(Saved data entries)
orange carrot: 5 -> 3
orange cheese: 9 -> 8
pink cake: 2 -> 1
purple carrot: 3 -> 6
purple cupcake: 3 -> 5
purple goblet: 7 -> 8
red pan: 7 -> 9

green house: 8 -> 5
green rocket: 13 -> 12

--

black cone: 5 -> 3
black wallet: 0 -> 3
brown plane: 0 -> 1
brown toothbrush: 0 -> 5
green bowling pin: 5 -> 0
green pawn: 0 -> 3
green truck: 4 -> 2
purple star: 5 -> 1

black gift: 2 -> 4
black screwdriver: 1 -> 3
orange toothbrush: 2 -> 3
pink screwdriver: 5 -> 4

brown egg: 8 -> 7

** Problem description **
Return all lines from the data that include the string "orange".

** Exercise result **
orange carrot: 5 -> 3
orange cheese: 9 -> 8
orange toothbrush: 2 -> 3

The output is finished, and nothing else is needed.